• _To be done_: Rewrite the lines below as a numbered list, dropping any blank lines and leaving the pictures out.

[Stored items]
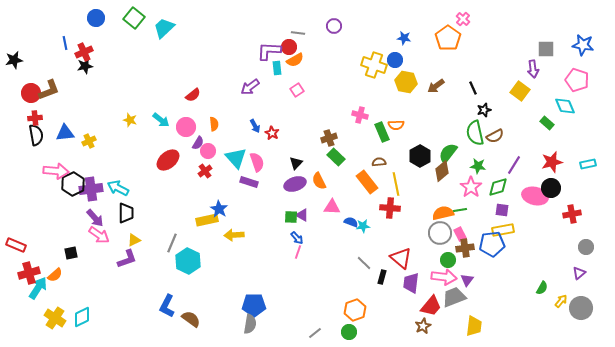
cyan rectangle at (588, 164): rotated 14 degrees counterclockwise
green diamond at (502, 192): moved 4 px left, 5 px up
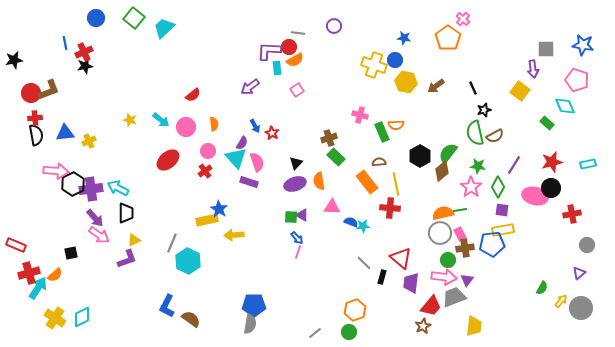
purple semicircle at (198, 143): moved 44 px right
orange semicircle at (319, 181): rotated 18 degrees clockwise
green diamond at (498, 187): rotated 45 degrees counterclockwise
gray circle at (586, 247): moved 1 px right, 2 px up
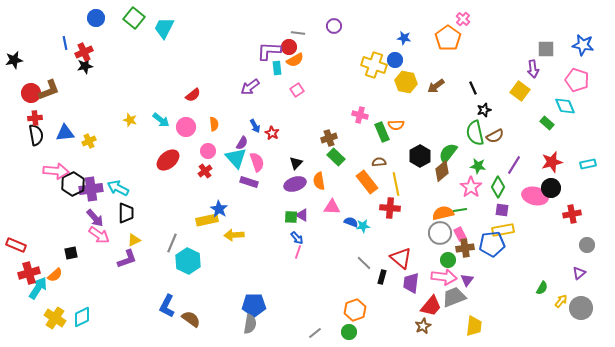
cyan trapezoid at (164, 28): rotated 20 degrees counterclockwise
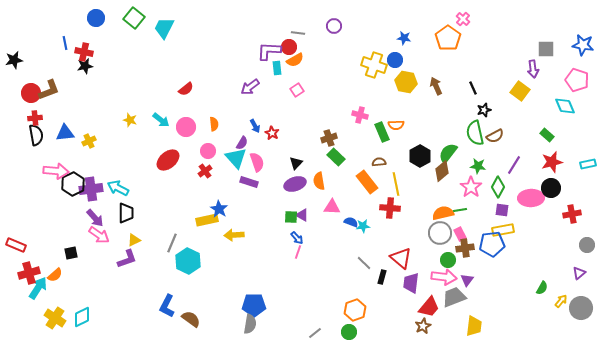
red cross at (84, 52): rotated 36 degrees clockwise
brown arrow at (436, 86): rotated 102 degrees clockwise
red semicircle at (193, 95): moved 7 px left, 6 px up
green rectangle at (547, 123): moved 12 px down
pink ellipse at (535, 196): moved 4 px left, 2 px down; rotated 15 degrees counterclockwise
red trapezoid at (431, 306): moved 2 px left, 1 px down
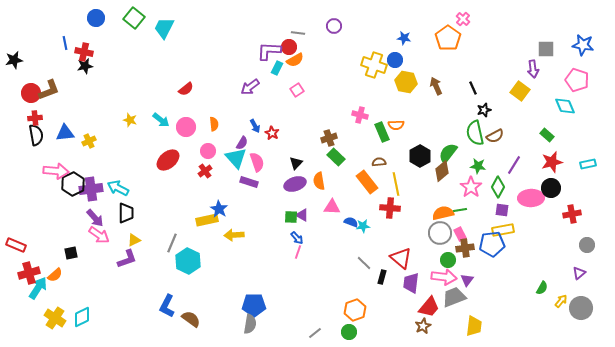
cyan rectangle at (277, 68): rotated 32 degrees clockwise
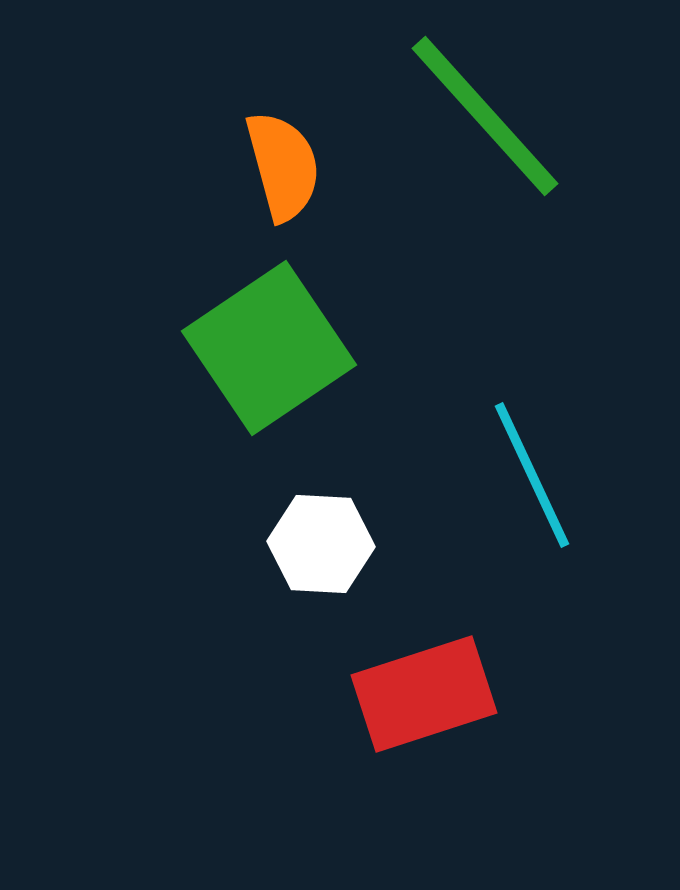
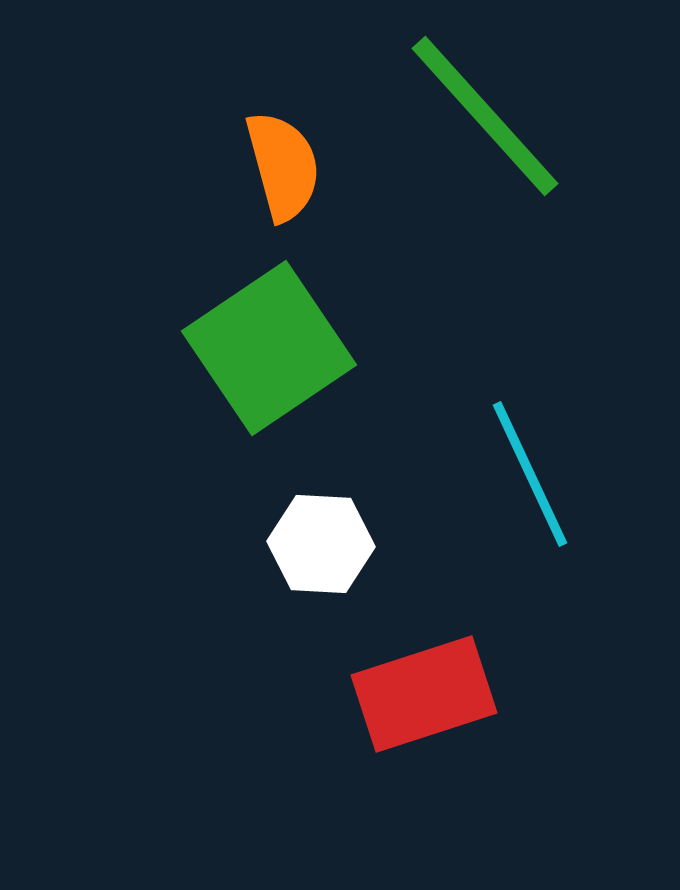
cyan line: moved 2 px left, 1 px up
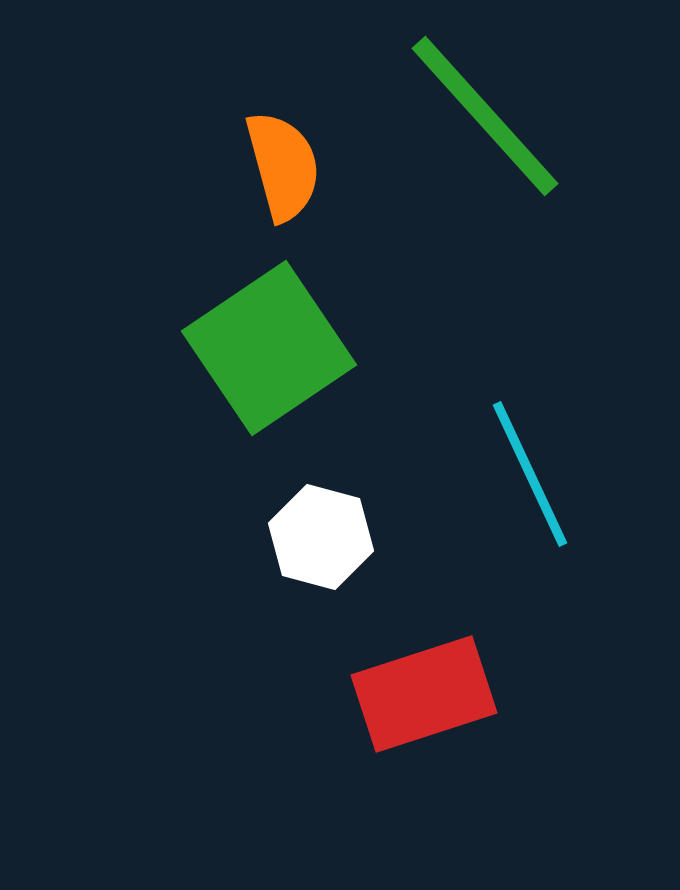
white hexagon: moved 7 px up; rotated 12 degrees clockwise
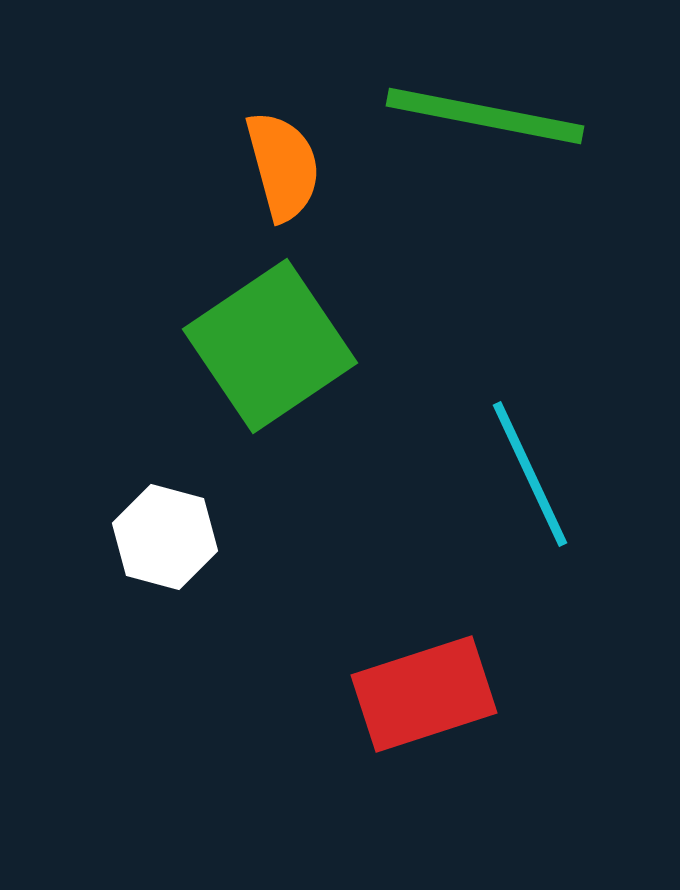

• _Output for this task_:
1. cyan rectangle at (588, 164): rotated 14 degrees counterclockwise
2. green diamond at (502, 192): moved 4 px left, 5 px up
3. purple semicircle at (198, 143): moved 44 px right
4. orange semicircle at (319, 181): rotated 18 degrees clockwise
5. green diamond at (498, 187): rotated 45 degrees counterclockwise
6. gray circle at (586, 247): moved 1 px right, 2 px up
7. cyan trapezoid at (164, 28): rotated 20 degrees counterclockwise
8. red cross at (84, 52): rotated 36 degrees clockwise
9. brown arrow at (436, 86): rotated 102 degrees clockwise
10. red semicircle at (193, 95): moved 7 px left, 6 px up
11. green rectangle at (547, 123): moved 12 px down
12. pink ellipse at (535, 196): moved 4 px left, 2 px down; rotated 15 degrees counterclockwise
13. red trapezoid at (431, 306): moved 2 px left, 1 px down
14. cyan rectangle at (277, 68): rotated 32 degrees clockwise
15. cyan line: moved 2 px left, 1 px up
16. white hexagon: moved 7 px up; rotated 12 degrees clockwise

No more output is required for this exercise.